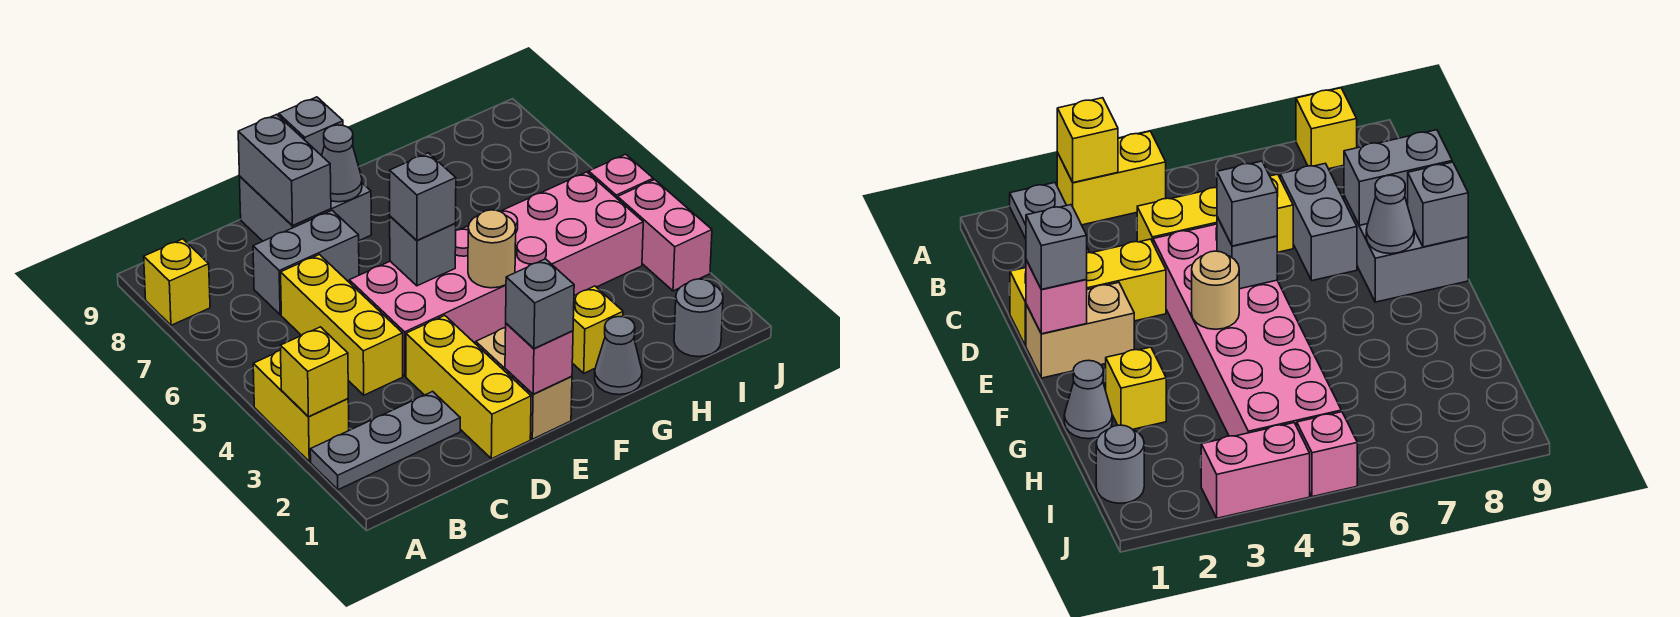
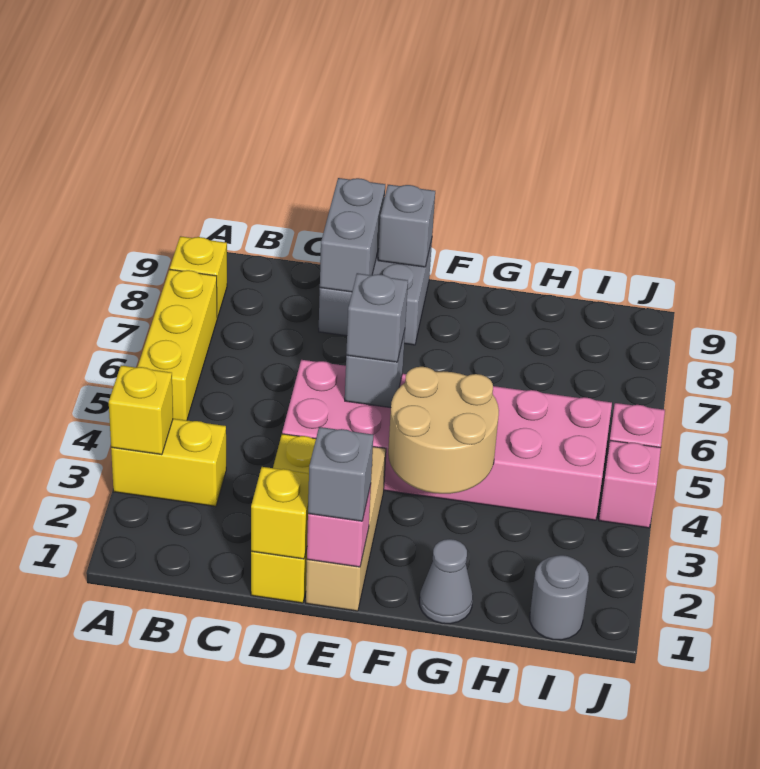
grey plate A2:C2 level 1 -> none
yellow brick A3:A4 level 1 -> yellow brick A3:B3 level 1
yellow brick C4:C6 level 1 -> yellow brick A5:A7 level 1
grey brick C7:D7 level 1 -> none
tan brick E1:E2 level 1 -> tan brick E1:E3 level 1
grey cone E8 level 2 -> none
tan round brick F4 level 2 -> tan round brick F3:G4 level 2
yellow brick G2 level 1 -> yellow brick D1 level 2
pink brick J3:J4 level 1 -> pink brick J4 level 1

● WORK ORDER
Copy out all the data above exactly, minus the images.

● RESULT OF THIS EXERCISE
grey plate A2:C2 level 1 -> none
yellow brick A3:A4 level 1 -> yellow brick A3:B3 level 1
yellow brick C4:C6 level 1 -> yellow brick A5:A7 level 1
grey brick C7:D7 level 1 -> none
tan brick E1:E2 level 1 -> tan brick E1:E3 level 1
grey cone E8 level 2 -> none
tan round brick F4 level 2 -> tan round brick F3:G4 level 2
yellow brick G2 level 1 -> yellow brick D1 level 2
pink brick J3:J4 level 1 -> pink brick J4 level 1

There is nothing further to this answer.